> RECORDED DATA
____________
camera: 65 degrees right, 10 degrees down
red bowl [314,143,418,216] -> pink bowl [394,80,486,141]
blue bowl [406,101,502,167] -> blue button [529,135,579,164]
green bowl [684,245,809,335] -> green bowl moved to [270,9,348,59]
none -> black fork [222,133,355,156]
____________
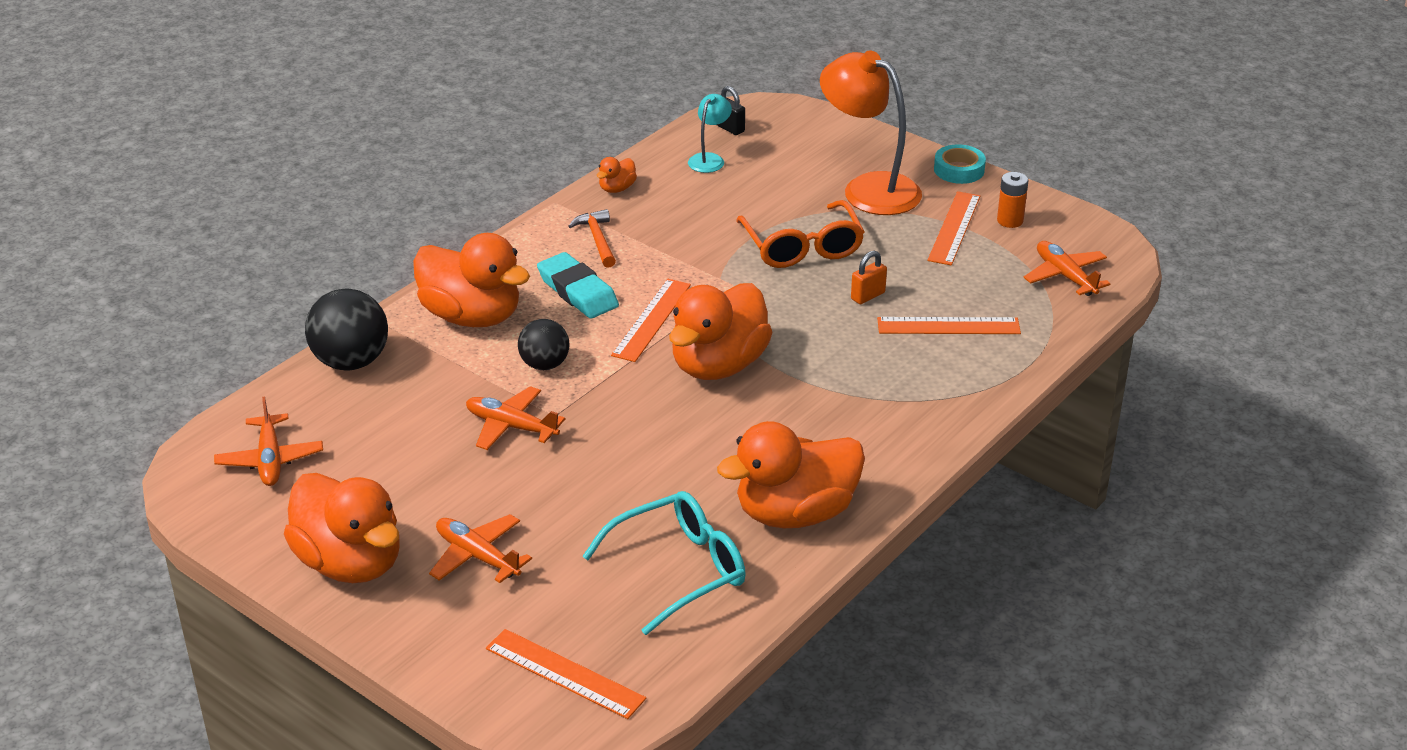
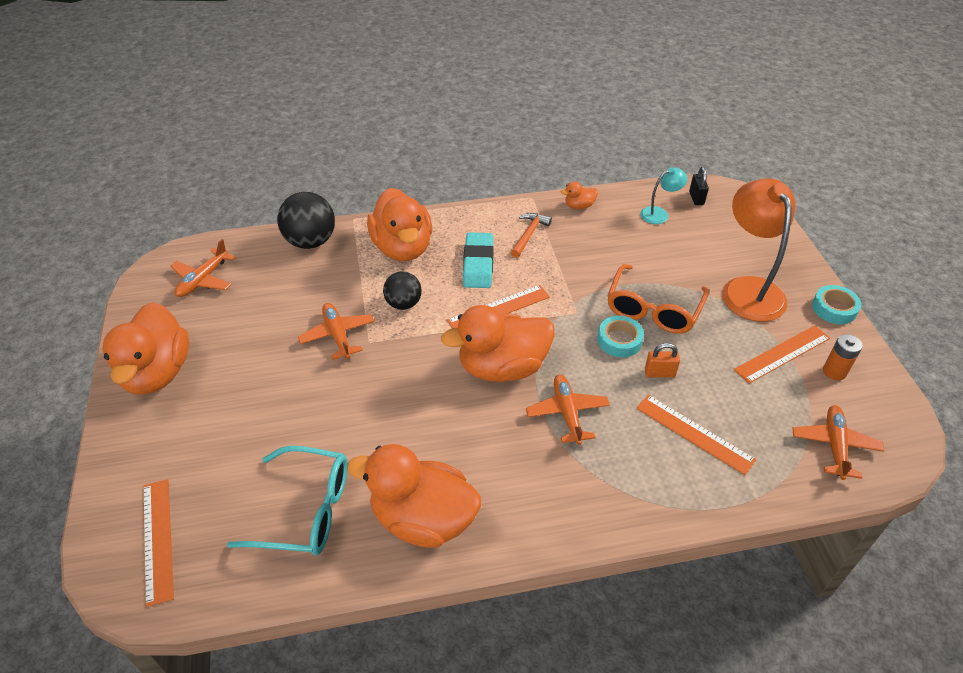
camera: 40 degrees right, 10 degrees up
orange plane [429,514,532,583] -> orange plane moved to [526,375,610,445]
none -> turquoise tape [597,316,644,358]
____________
Reproduce, exactly as they stand in the data above, the lines from the one that holds "green bowl [684,245,809,335]" to the one that holds "none -> black fork [222,133,355,156]", inclusive.

green bowl [684,245,809,335] -> green bowl moved to [270,9,348,59]
none -> black fork [222,133,355,156]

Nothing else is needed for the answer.